- Problem statement: Below are the records; copy every line in them that holds the string "none".

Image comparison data

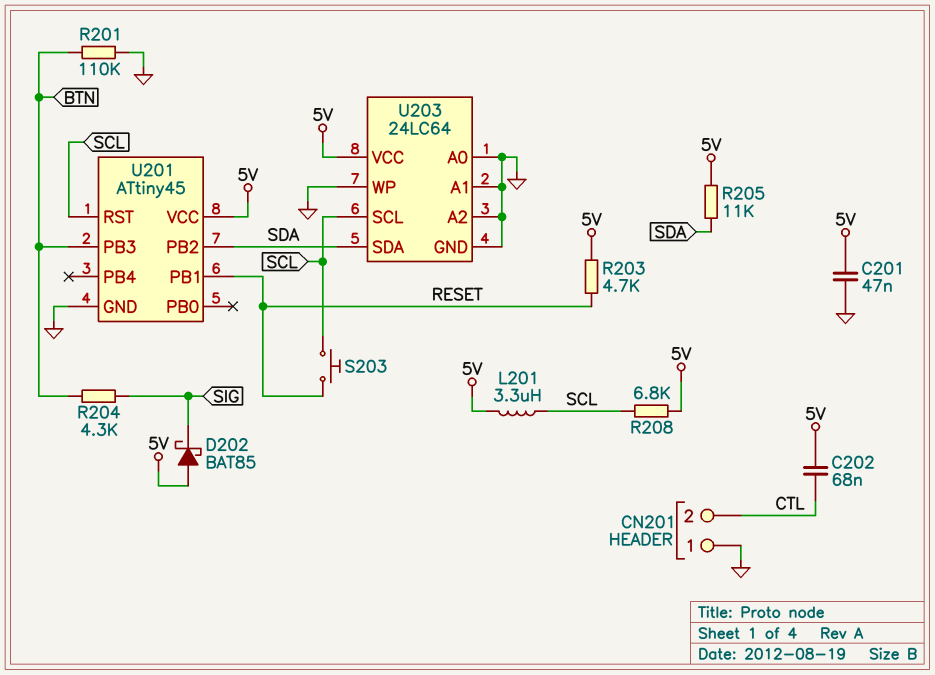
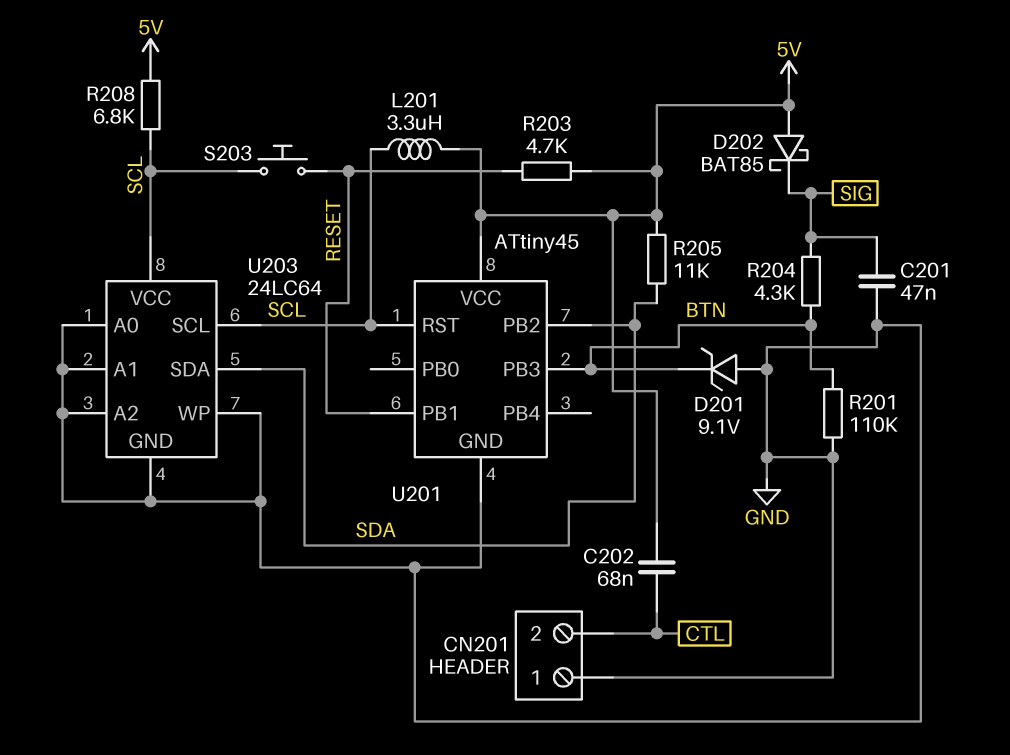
C201: 47nF (5V, GND) -> 47nF (GND, SIG)
D201: none -> zener 9.1V (A GND, K BTN)
U203 pin VCC: 5V -> SCL

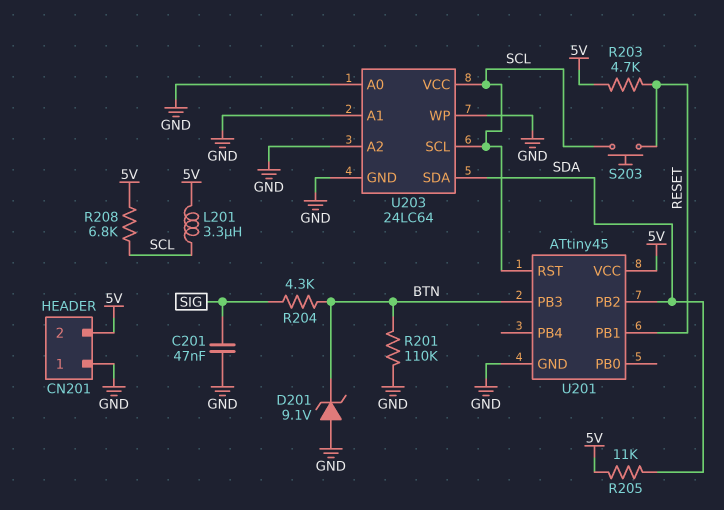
C202: 68nF (5V, CTL) -> none
CN201 pin 2: CTL -> 5V
D202: schottky BAT85 (A 5V, K SIG) -> none

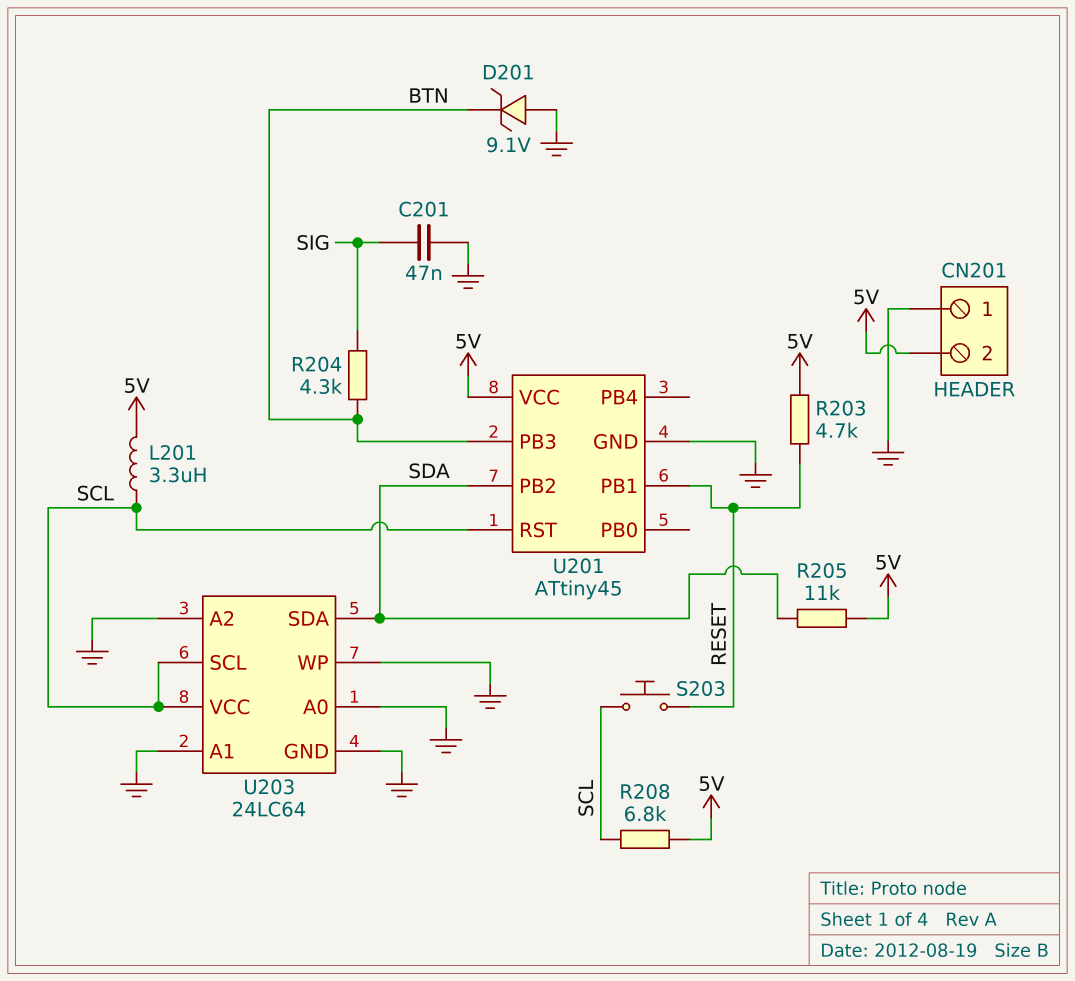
R201: 110k (BTN, GND) -> none

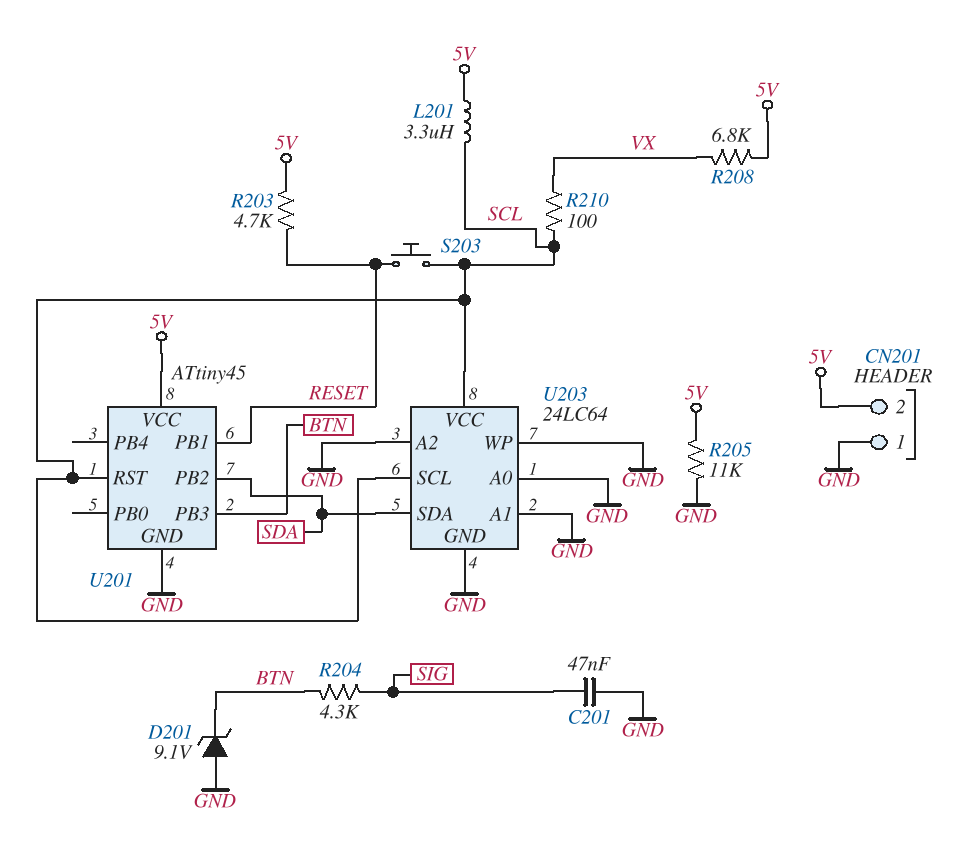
R205: 11k (5V, SDA) -> 11k (5V, GND)
R208: 6.8k (5V, SCL) -> 6.8k (5V, VX)
R210: none -> 100 (SCL, VX)

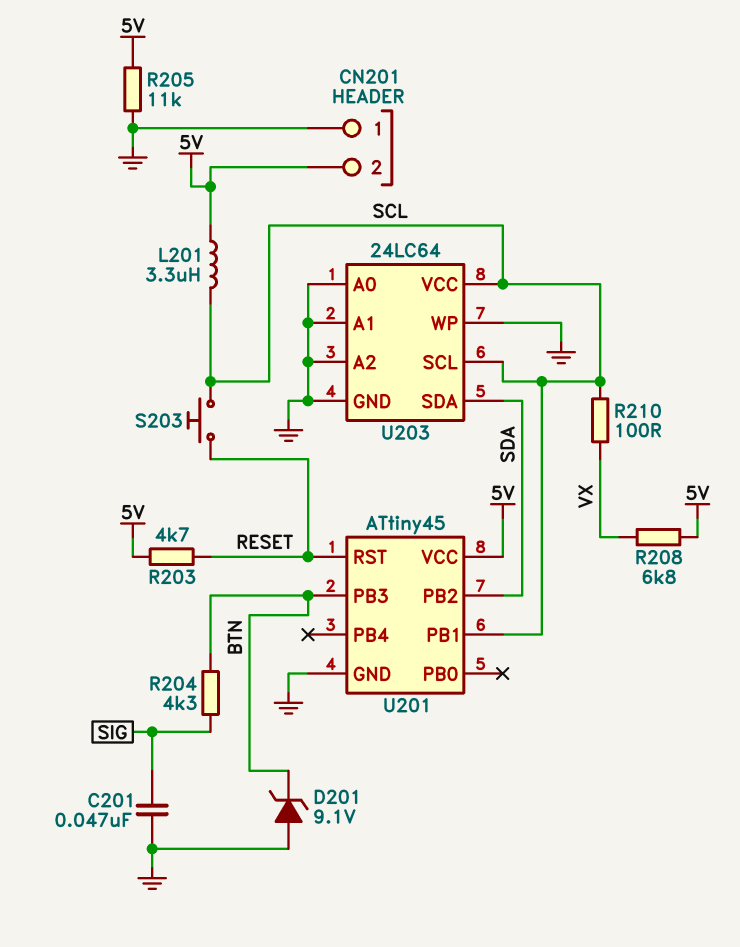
U201 pin PB1: RESET -> SCL
U201 pin RST: SCL -> RESET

- Result for this task:
D201: none -> zener 9.1V (A GND, K BTN)
C202: 68nF (5V, CTL) -> none
D202: schottky BAT85 (A 5V, K SIG) -> none
R201: 110k (BTN, GND) -> none
R210: none -> 100 (SCL, VX)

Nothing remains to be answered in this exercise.